* EXERCISE INSTRUCTIONS: Starting with the line that contains "white carton: 3 -> 7", copy each line exactly through the end of the listing, and omit all pictures.

* INFORMATION SUPPLIED:
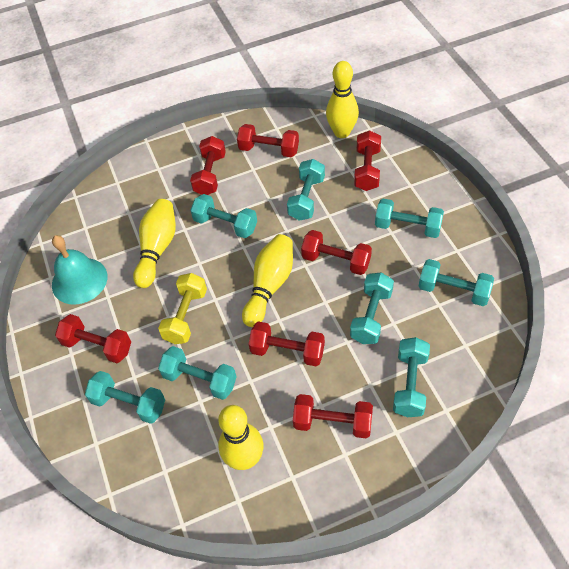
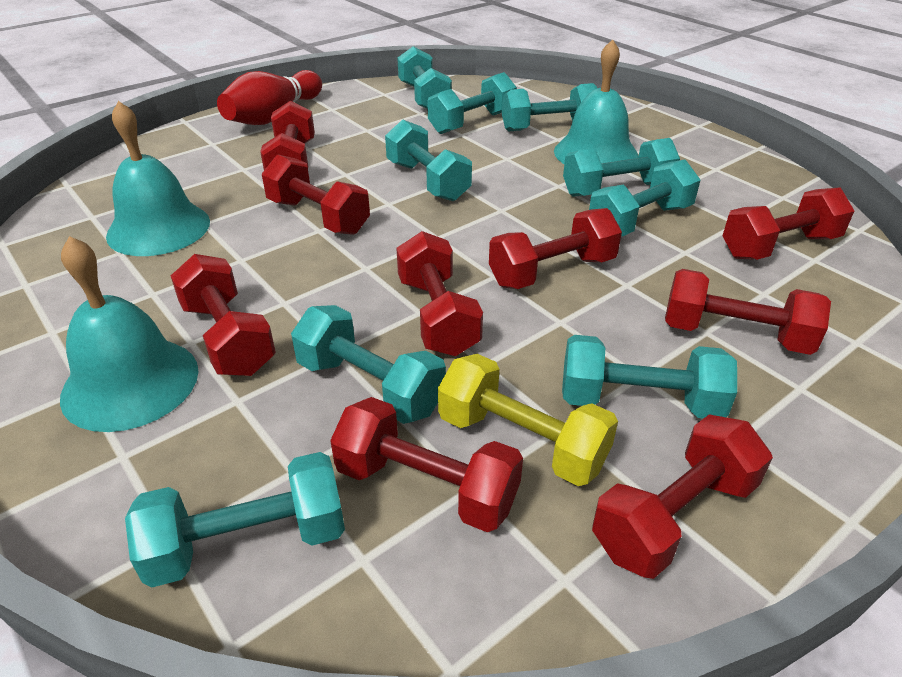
red bowling pin: 0 -> 1
red dumbbell: 7 -> 9
turquoise bell: 1 -> 3
turquoise dumbbell: 8 -> 9
yellow bowling pin: 4 -> 0

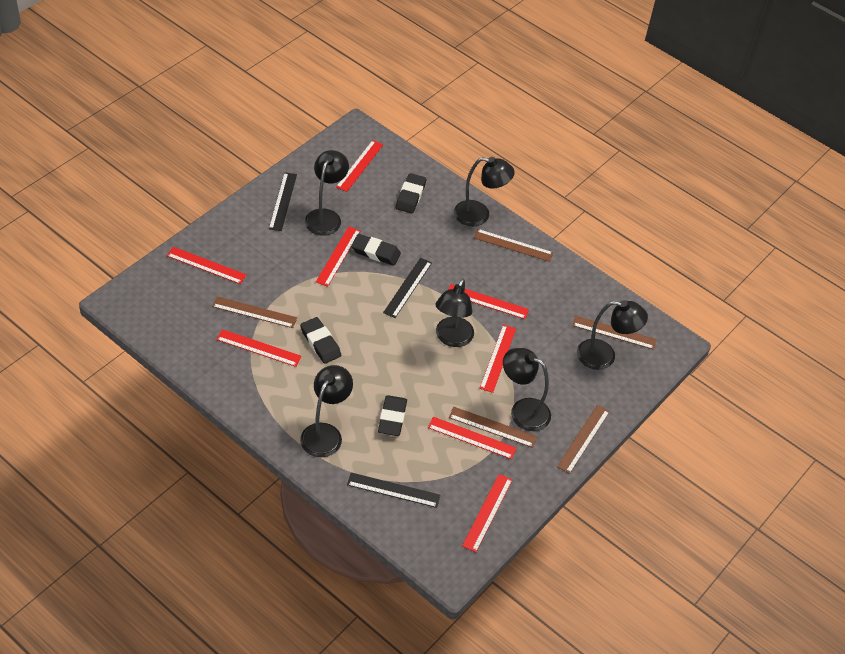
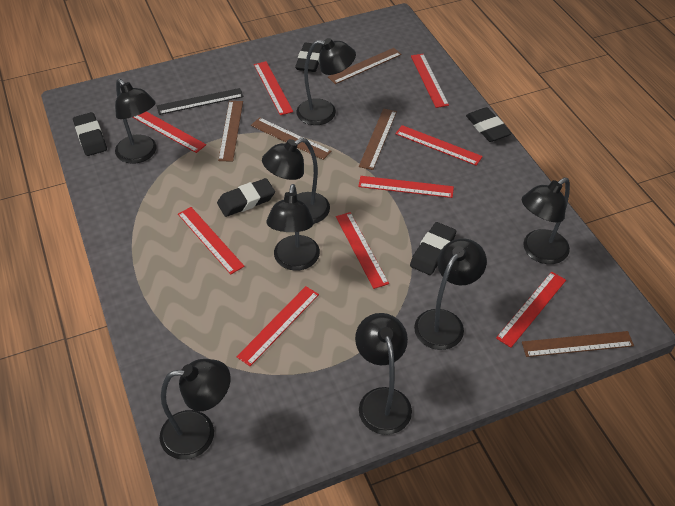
black eraser: 4 -> 5
black lamp: 6 -> 8
black ruler: 3 -> 1
red ruler: 8 -> 9

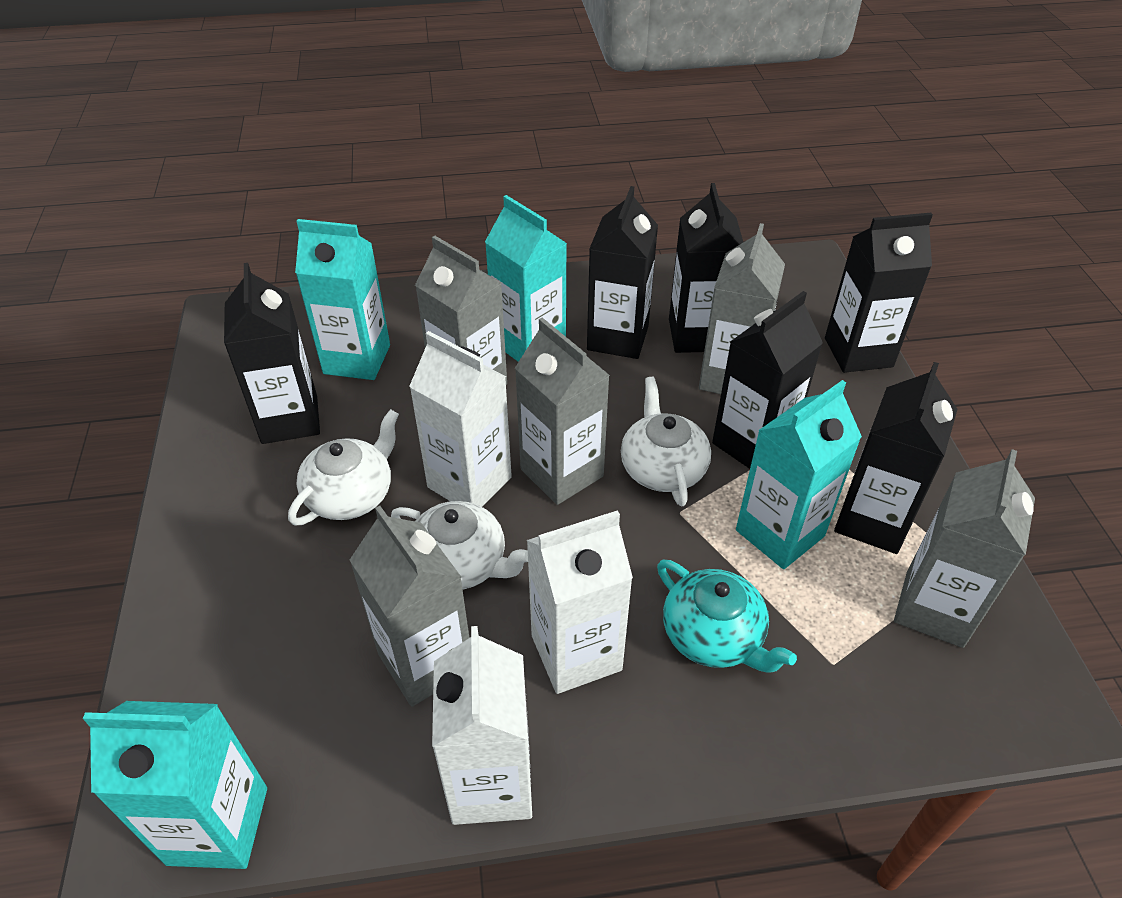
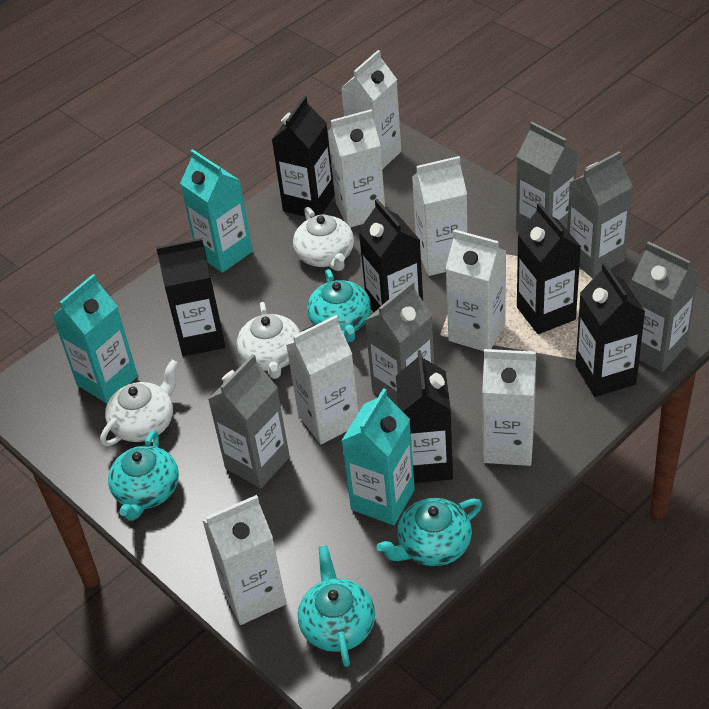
turquoise carton: 4 -> 3
turquoise teapot: 1 -> 4
white carton: 3 -> 7

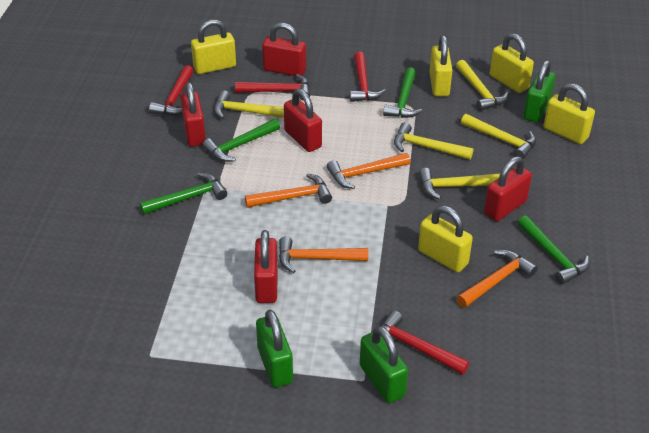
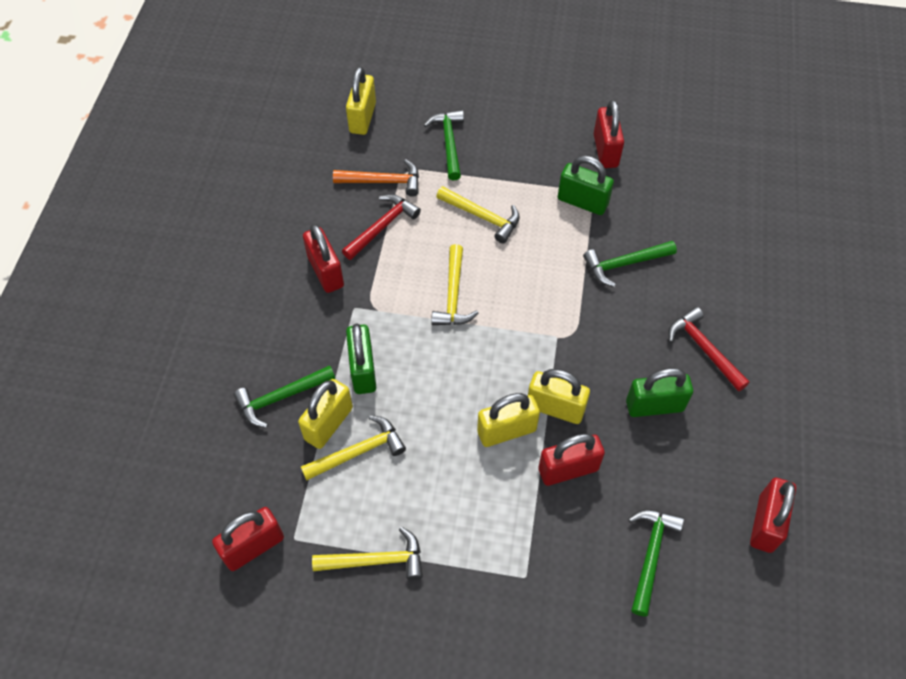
orange hammer: 4 -> 1
red hammer: 4 -> 2
yellow hammer: 5 -> 4
yellow padlock: 5 -> 4

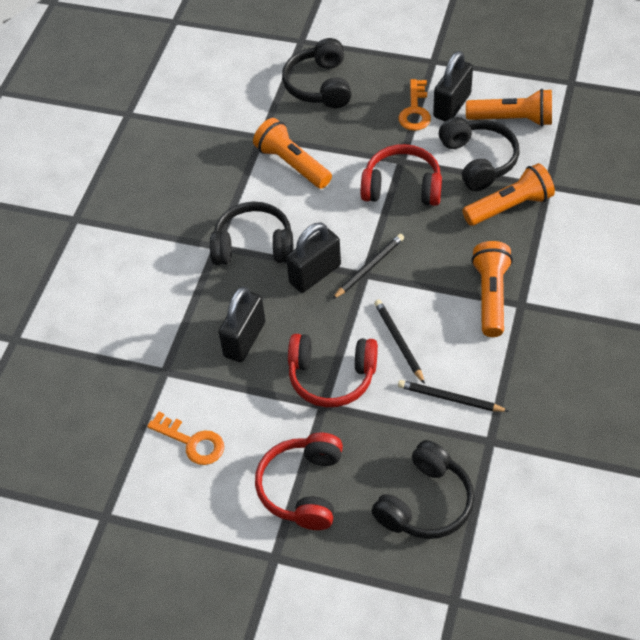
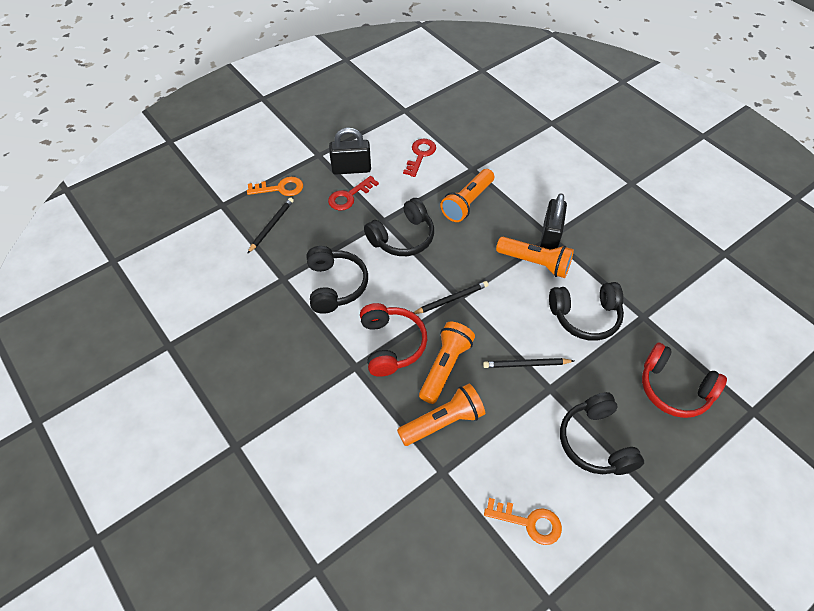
black padlock: 3 -> 2
red headphones: 3 -> 2
red key: 0 -> 2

* COMPLETED EXERCISE:
white carton: 3 -> 7

orange hammer: 4 -> 1
red hammer: 4 -> 2
yellow hammer: 5 -> 4
yellow padlock: 5 -> 4

black padlock: 3 -> 2
red headphones: 3 -> 2
red key: 0 -> 2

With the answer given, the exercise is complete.